--- What you should do ---
Scan the material for the string "plus" and copy out every line in which it occurs.

**** Extracted data ****

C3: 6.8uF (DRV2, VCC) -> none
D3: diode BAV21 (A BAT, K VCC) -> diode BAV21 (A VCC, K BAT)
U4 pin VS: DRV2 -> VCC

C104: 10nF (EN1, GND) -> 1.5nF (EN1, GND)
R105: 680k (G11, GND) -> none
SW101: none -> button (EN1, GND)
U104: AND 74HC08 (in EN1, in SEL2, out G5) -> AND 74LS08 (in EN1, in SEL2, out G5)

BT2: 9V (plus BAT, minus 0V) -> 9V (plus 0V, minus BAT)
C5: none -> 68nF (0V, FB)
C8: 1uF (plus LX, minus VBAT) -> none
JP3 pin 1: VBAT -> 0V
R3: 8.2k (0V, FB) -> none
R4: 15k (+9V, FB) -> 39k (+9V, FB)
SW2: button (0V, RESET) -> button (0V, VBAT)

****

--- Expected answer ---
BT2: 9V (plus BAT, minus 0V) -> 9V (plus 0V, minus BAT)
C8: 1uF (plus LX, minus VBAT) -> none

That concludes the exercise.